# WHAT THE TASK ASKS
From the listing below, select every line where the word "RELAY" appears.

# EXTRACTED ENTRIES
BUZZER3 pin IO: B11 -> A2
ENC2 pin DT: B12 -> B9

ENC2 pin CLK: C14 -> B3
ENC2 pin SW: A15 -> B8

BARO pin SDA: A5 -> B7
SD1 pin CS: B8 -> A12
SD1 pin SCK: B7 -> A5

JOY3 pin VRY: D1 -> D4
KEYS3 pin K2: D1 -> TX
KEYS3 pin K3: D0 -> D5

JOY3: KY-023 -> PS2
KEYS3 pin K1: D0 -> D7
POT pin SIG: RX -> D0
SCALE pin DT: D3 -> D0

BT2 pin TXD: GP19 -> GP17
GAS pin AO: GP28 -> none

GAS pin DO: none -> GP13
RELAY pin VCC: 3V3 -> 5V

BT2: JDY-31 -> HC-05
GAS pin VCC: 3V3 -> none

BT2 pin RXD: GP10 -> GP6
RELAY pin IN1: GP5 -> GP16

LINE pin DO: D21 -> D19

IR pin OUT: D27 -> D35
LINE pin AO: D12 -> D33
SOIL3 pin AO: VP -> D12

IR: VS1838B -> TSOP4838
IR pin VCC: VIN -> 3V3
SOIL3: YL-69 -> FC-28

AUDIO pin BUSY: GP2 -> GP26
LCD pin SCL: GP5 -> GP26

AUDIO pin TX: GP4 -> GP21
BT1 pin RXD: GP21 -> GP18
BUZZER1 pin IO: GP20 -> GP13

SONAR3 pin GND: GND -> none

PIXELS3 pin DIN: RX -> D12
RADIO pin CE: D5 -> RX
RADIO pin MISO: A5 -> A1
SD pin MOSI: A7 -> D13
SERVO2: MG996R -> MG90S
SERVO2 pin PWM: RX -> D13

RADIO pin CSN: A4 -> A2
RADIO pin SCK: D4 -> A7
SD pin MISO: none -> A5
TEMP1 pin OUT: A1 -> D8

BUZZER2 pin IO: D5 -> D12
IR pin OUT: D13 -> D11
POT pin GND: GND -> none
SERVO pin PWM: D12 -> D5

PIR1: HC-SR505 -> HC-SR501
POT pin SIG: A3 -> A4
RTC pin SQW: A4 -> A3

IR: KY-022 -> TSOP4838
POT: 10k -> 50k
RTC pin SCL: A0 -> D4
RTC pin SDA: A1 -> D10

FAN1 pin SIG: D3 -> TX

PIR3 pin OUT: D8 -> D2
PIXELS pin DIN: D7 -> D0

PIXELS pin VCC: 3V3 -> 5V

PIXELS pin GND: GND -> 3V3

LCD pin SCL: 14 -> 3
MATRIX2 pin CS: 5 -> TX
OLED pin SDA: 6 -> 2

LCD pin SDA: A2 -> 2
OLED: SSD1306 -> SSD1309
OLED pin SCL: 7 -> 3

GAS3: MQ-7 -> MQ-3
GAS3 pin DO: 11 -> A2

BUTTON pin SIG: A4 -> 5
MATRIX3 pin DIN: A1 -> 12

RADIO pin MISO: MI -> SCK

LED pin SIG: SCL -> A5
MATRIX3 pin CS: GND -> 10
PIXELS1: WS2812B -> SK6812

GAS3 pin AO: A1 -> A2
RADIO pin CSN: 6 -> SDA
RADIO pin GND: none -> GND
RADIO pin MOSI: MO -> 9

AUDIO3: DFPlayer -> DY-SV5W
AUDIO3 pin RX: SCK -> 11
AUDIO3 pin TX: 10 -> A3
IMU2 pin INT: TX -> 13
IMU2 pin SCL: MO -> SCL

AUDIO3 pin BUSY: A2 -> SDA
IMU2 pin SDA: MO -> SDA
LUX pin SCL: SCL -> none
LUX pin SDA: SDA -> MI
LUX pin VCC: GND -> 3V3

# SOLUTION
RELAY pin VCC: 3V3 -> 5V
RELAY pin IN1: GP5 -> GP16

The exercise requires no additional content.